>>

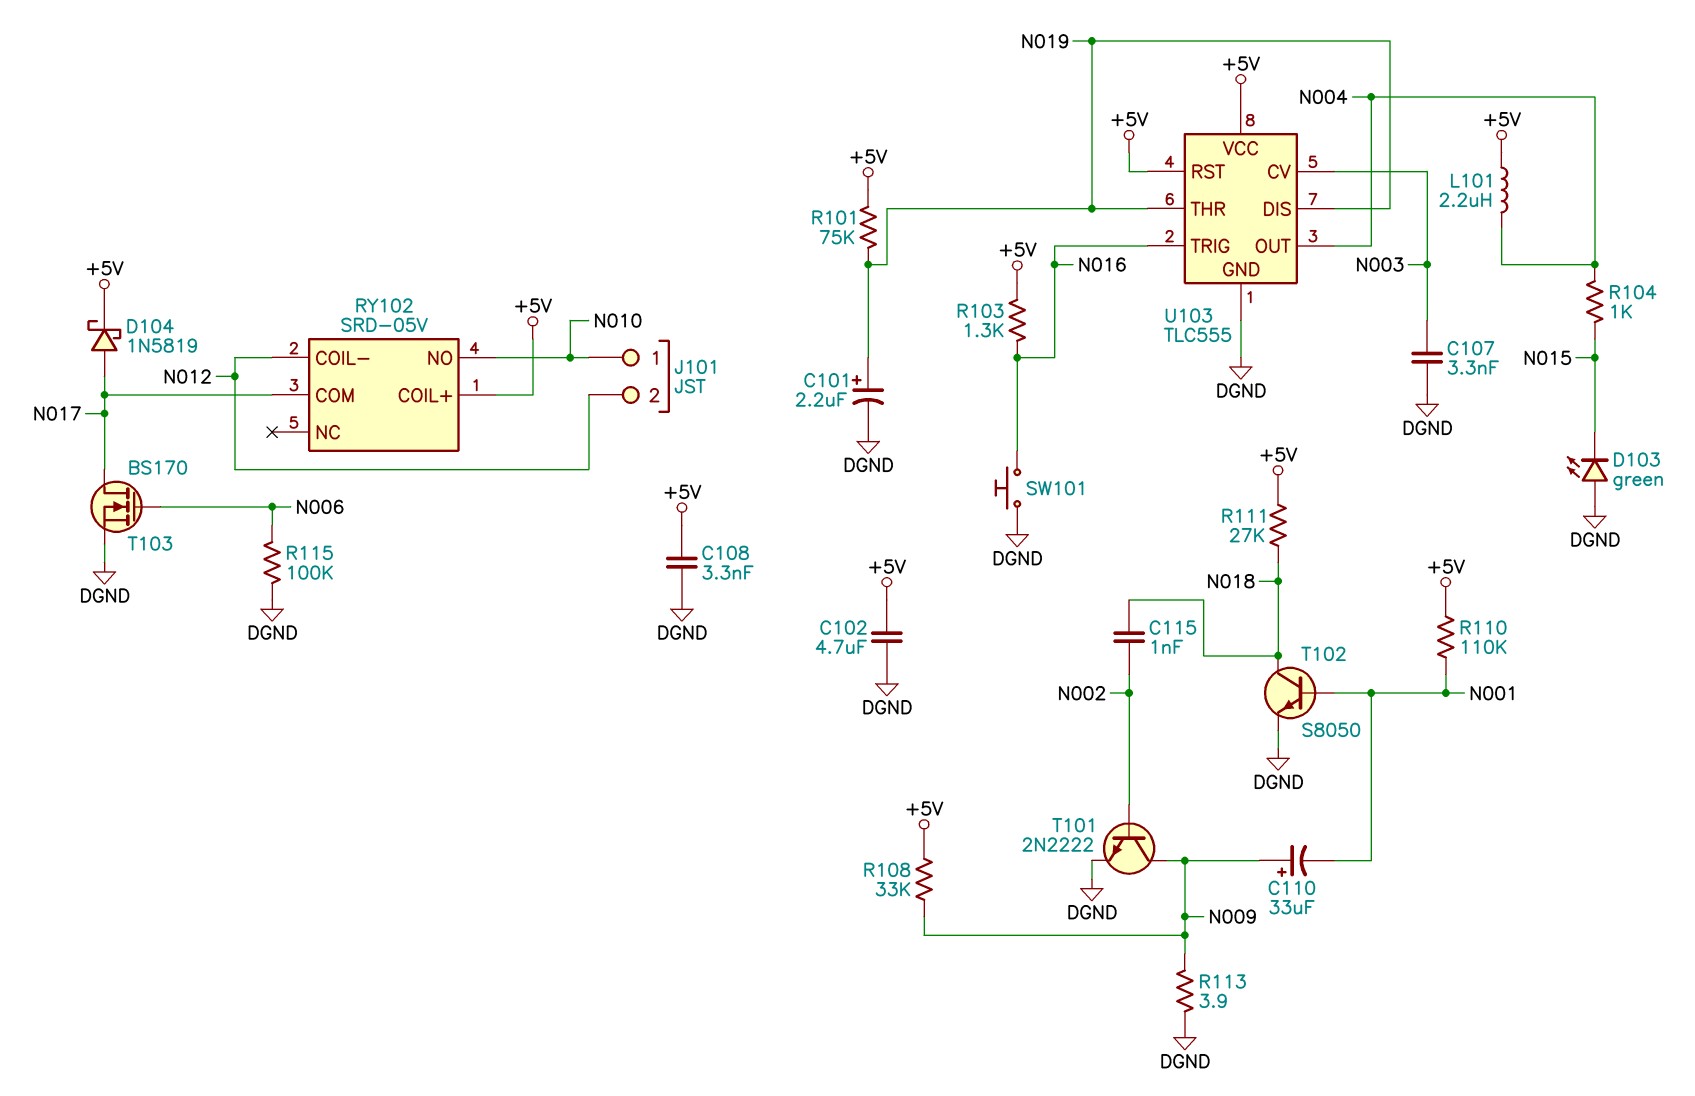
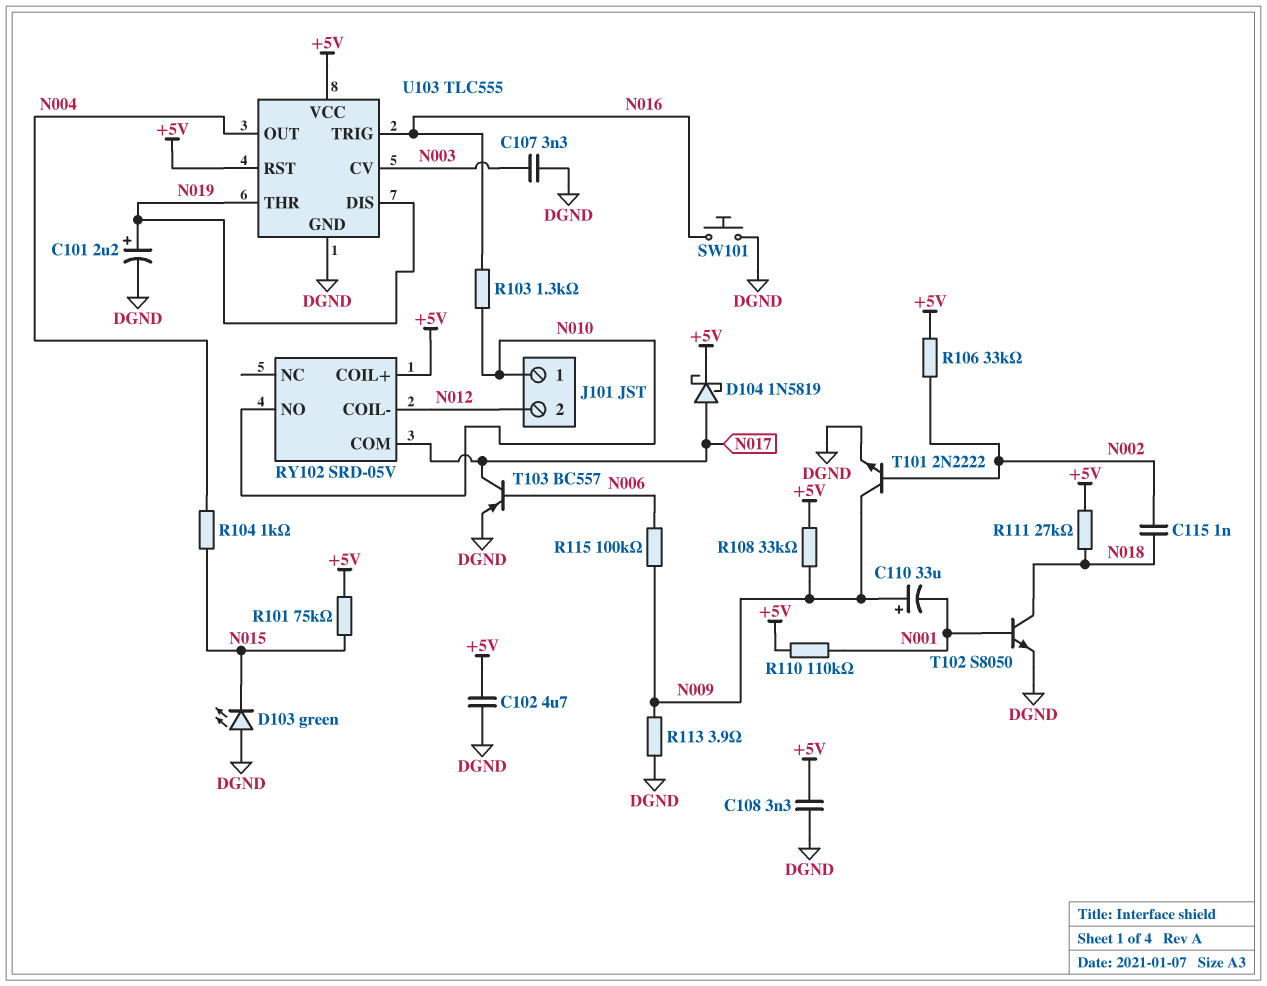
L101: 2.2uH (+5V, N004) -> none
R101: 75k (+5V, N019) -> 75k (+5V, N015)
R103: 1.3k (+5V, N016) -> 1.3k (N010, N016)
R106: none -> 33k (+5V, N002)
R115: 100k (DGND, N006) -> 100k (N006, N009)
T103: NMOS BS170 (G N006, D N017, S DGND) -> PNP BC557 (B N006, C N017, E DGND)

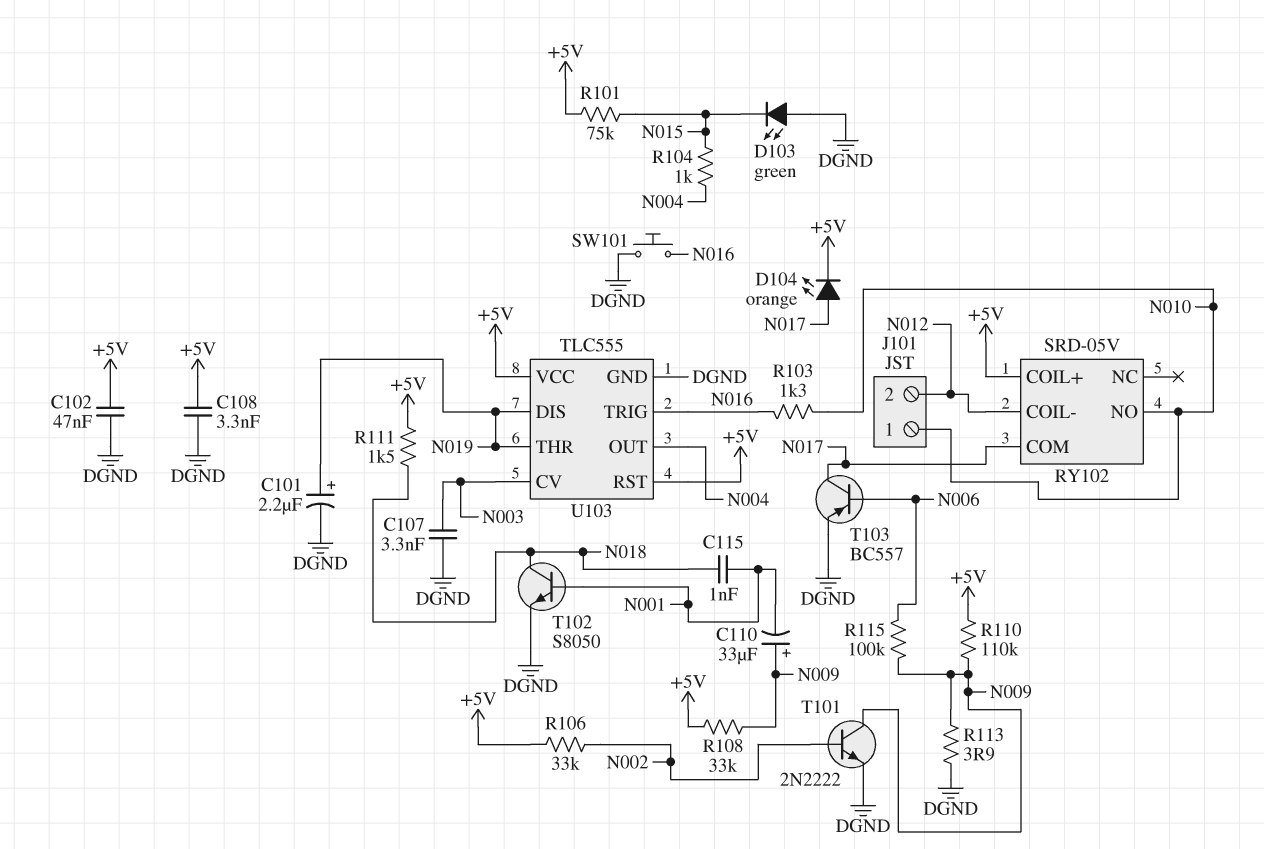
C102: 4.7uF (+5V, DGND) -> 47nF (+5V, DGND)
C115: 1nF (N002, N018) -> 1nF (N001, N018)
D104: schottky 1N5819 (A N017, K +5V) -> LED orange (A N017, K +5V)
R110: 110k (+5V, N001) -> 110k (+5V, N009)
R111: 27k (+5V, N018) -> 1.5k (+5V, N018)

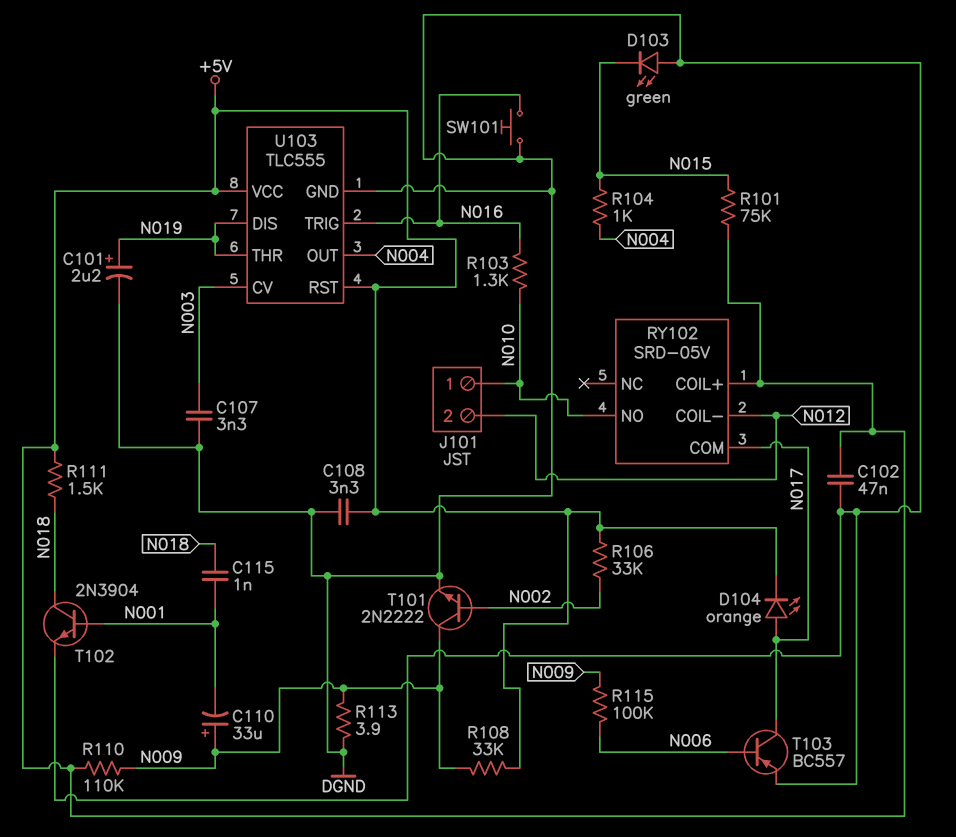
T102: NPN S8050 (B N001, C N018, E DGND) -> NPN 2N3904 (B N001, C N018, E DGND)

<<

PROBLEM TO SOLVE: Some lines above contain the word "DGND". Copy each of them.

OUTPUT OF THE EXERCISE:
R115: 100k (DGND, N006) -> 100k (N006, N009)
T103: NMOS BS170 (G N006, D N017, S DGND) -> PNP BC557 (B N006, C N017, E DGND)
C102: 4.7uF (+5V, DGND) -> 47nF (+5V, DGND)
T102: NPN S8050 (B N001, C N018, E DGND) -> NPN 2N3904 (B N001, C N018, E DGND)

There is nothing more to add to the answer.